**Data section**
========

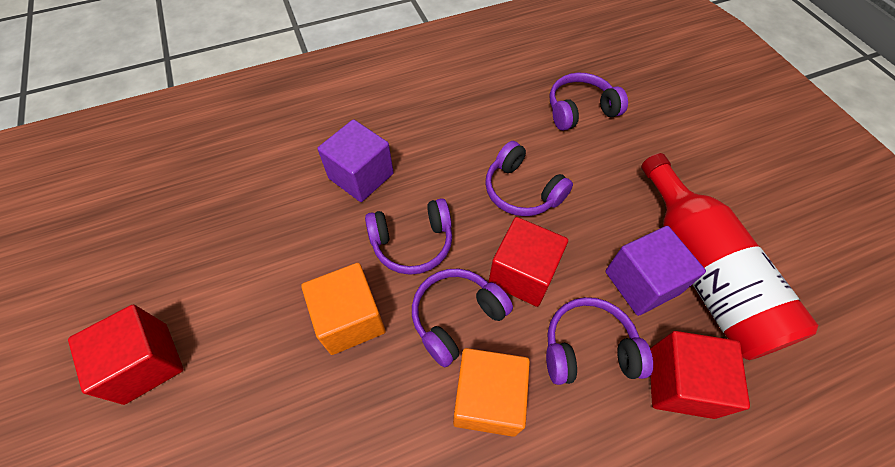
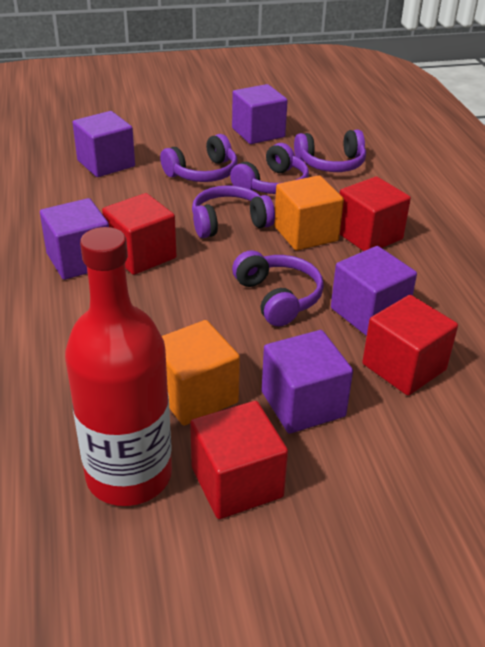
purple cube: 2 -> 5
red cube: 3 -> 4

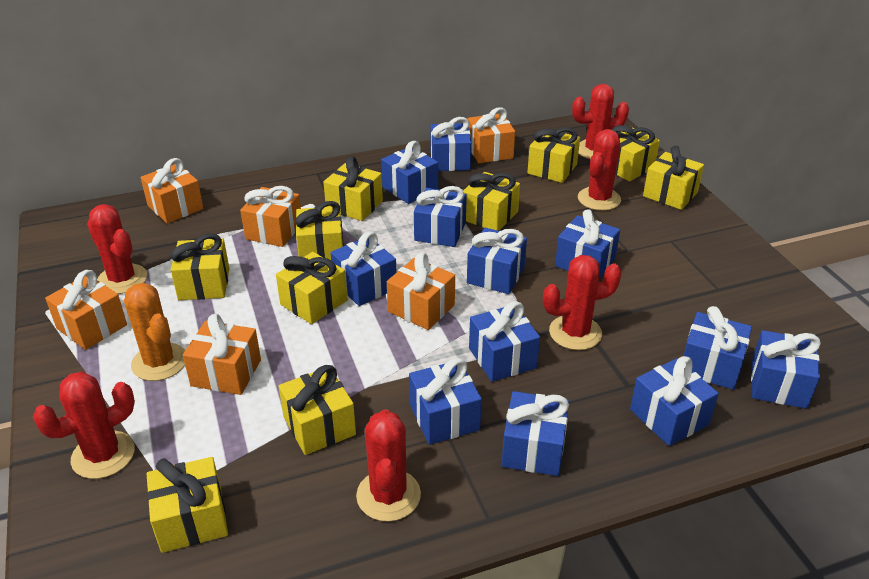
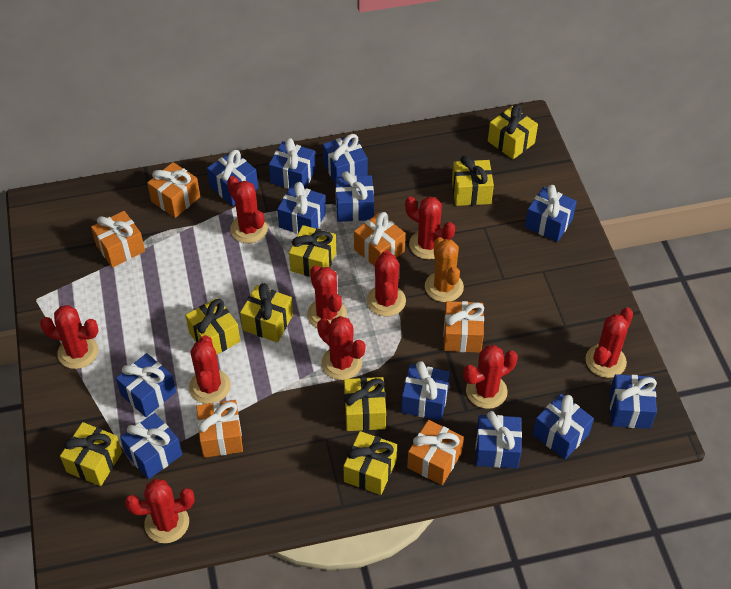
red cactus: 6 -> 10
yellow gift: 10 -> 8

========

**What needs to be done**
The result should be a word-for-word restatement of all the data, without images.

**Solution for this problem**
purple cube: 2 -> 5
red cube: 3 -> 4

red cactus: 6 -> 10
yellow gift: 10 -> 8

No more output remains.